* WHAT THE TASK ASKS
Copy out the line that contains "blue cake [428,81,501,143] -> none" and the lines after it through the final one in the entries below, exactly, with no other lines.

+++ SOURCE RECORDS

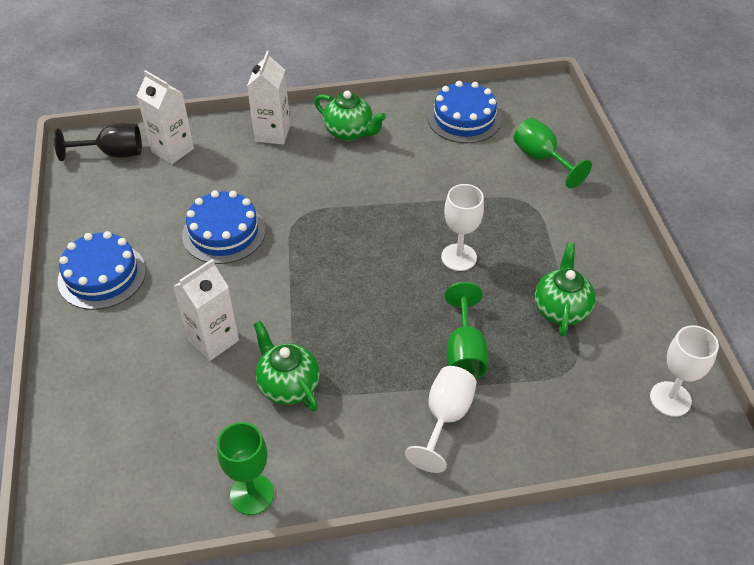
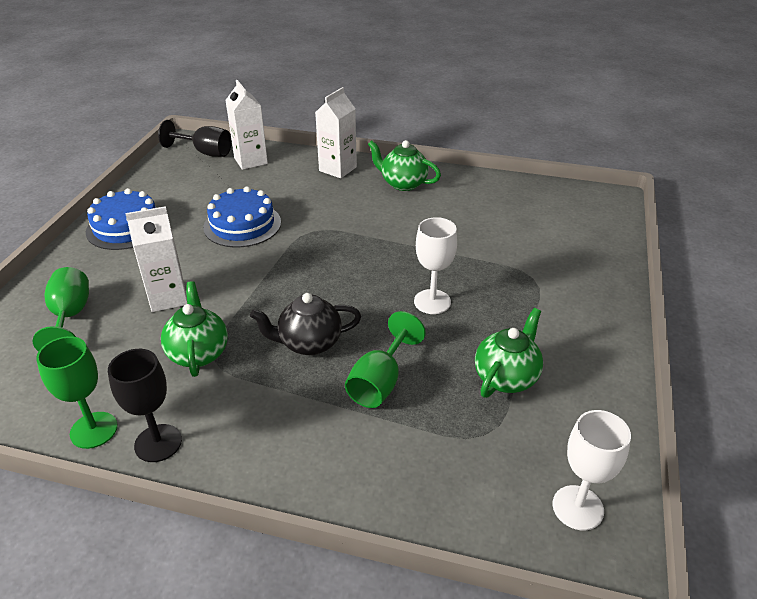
camera: 25 degrees right, 10 degrees down
green teapot [314,91,386,141] -> green teapot turned 150 degrees clockwise [368,140,441,191]
white goblet [405,366,477,473] -> none
blue cake [428,81,501,143] -> none
green goblet [514,118,592,188] -> green goblet moved to [32,267,89,352]
none -> black goblet [108,349,182,462]
none -> black teapot [250,293,361,355]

++++++

* SOLUTION TO THIS EXERCISE
blue cake [428,81,501,143] -> none
green goblet [514,118,592,188] -> green goblet moved to [32,267,89,352]
none -> black goblet [108,349,182,462]
none -> black teapot [250,293,361,355]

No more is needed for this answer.